Directions
Send back every line of the data exactly.

Data for the task
↓

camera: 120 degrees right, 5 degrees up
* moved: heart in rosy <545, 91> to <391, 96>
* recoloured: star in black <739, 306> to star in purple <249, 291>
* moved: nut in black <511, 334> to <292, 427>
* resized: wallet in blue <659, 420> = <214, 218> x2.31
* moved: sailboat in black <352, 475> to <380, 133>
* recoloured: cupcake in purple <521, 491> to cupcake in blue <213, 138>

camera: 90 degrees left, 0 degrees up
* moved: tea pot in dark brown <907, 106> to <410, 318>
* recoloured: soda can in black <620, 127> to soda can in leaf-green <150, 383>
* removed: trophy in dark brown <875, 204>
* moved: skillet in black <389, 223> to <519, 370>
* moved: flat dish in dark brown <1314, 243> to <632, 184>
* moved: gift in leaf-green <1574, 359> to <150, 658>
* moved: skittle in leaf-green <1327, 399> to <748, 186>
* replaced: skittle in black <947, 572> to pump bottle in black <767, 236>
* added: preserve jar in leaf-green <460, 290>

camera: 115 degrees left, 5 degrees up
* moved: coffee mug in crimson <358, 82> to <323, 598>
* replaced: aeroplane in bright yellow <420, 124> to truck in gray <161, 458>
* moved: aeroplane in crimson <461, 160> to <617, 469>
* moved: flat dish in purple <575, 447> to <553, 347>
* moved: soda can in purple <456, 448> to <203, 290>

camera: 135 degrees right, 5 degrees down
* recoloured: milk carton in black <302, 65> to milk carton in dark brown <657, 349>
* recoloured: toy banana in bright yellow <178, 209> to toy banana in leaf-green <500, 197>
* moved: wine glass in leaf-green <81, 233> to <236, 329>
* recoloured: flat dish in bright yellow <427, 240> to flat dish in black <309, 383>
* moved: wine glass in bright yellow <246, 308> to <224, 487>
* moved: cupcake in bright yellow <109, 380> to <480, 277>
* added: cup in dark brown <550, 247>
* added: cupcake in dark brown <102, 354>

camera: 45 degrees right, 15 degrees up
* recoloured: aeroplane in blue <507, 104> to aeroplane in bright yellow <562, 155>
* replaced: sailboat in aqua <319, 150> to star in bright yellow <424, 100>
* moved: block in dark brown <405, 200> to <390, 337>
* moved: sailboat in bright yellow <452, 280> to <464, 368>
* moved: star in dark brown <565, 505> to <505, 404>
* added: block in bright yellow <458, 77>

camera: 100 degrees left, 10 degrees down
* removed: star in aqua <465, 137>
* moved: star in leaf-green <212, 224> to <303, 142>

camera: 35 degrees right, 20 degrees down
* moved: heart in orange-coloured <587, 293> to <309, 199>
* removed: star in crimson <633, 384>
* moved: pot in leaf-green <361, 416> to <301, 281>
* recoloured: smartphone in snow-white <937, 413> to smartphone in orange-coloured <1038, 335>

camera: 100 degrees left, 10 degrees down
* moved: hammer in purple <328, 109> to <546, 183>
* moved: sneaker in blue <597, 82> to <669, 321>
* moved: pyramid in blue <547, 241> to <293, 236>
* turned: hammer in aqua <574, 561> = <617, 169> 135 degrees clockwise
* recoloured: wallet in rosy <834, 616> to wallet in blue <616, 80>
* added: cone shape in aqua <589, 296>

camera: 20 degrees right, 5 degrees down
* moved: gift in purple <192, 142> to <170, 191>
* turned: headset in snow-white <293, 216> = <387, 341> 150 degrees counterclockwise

↑

Response to the task
camera: 120 degrees right, 5 degrees up
* moved: heart in rosy <545, 91> to <391, 96>
* recoloured: star in black <739, 306> to star in purple <249, 291>
* moved: nut in black <511, 334> to <292, 427>
* resized: wallet in blue <659, 420> = <214, 218> x2.31
* moved: sailboat in black <352, 475> to <380, 133>
* recoloured: cupcake in purple <521, 491> to cupcake in blue <213, 138>

camera: 90 degrees left, 0 degrees up
* moved: tea pot in dark brown <907, 106> to <410, 318>
* recoloured: soda can in black <620, 127> to soda can in leaf-green <150, 383>
* removed: trophy in dark brown <875, 204>
* moved: skillet in black <389, 223> to <519, 370>
* moved: flat dish in dark brown <1314, 243> to <632, 184>
* moved: gift in leaf-green <1574, 359> to <150, 658>
* moved: skittle in leaf-green <1327, 399> to <748, 186>
* replaced: skittle in black <947, 572> to pump bottle in black <767, 236>
* added: preserve jar in leaf-green <460, 290>

camera: 115 degrees left, 5 degrees up
* moved: coffee mug in crimson <358, 82> to <323, 598>
* replaced: aeroplane in bright yellow <420, 124> to truck in gray <161, 458>
* moved: aeroplane in crimson <461, 160> to <617, 469>
* moved: flat dish in purple <575, 447> to <553, 347>
* moved: soda can in purple <456, 448> to <203, 290>

camera: 135 degrees right, 5 degrees down
* recoloured: milk carton in black <302, 65> to milk carton in dark brown <657, 349>
* recoloured: toy banana in bright yellow <178, 209> to toy banana in leaf-green <500, 197>
* moved: wine glass in leaf-green <81, 233> to <236, 329>
* recoloured: flat dish in bright yellow <427, 240> to flat dish in black <309, 383>
* moved: wine glass in bright yellow <246, 308> to <224, 487>
* moved: cupcake in bright yellow <109, 380> to <480, 277>
* added: cup in dark brown <550, 247>
* added: cupcake in dark brown <102, 354>

camera: 45 degrees right, 15 degrees up
* recoloured: aeroplane in blue <507, 104> to aeroplane in bright yellow <562, 155>
* replaced: sailboat in aqua <319, 150> to star in bright yellow <424, 100>
* moved: block in dark brown <405, 200> to <390, 337>
* moved: sailboat in bright yellow <452, 280> to <464, 368>
* moved: star in dark brown <565, 505> to <505, 404>
* added: block in bright yellow <458, 77>

camera: 100 degrees left, 10 degrees down
* removed: star in aqua <465, 137>
* moved: star in leaf-green <212, 224> to <303, 142>

camera: 35 degrees right, 20 degrees down
* moved: heart in orange-coloured <587, 293> to <309, 199>
* removed: star in crimson <633, 384>
* moved: pot in leaf-green <361, 416> to <301, 281>
* recoloured: smartphone in snow-white <937, 413> to smartphone in orange-coloured <1038, 335>

camera: 100 degrees left, 10 degrees down
* moved: hammer in purple <328, 109> to <546, 183>
* moved: sneaker in blue <597, 82> to <669, 321>
* moved: pyramid in blue <547, 241> to <293, 236>
* turned: hammer in aqua <574, 561> = <617, 169> 135 degrees clockwise
* recoloured: wallet in rosy <834, 616> to wallet in blue <616, 80>
* added: cone shape in aqua <589, 296>

camera: 20 degrees right, 5 degrees down
* moved: gift in purple <192, 142> to <170, 191>
* turned: headset in snow-white <293, 216> = <387, 341> 150 degrees counterclockwise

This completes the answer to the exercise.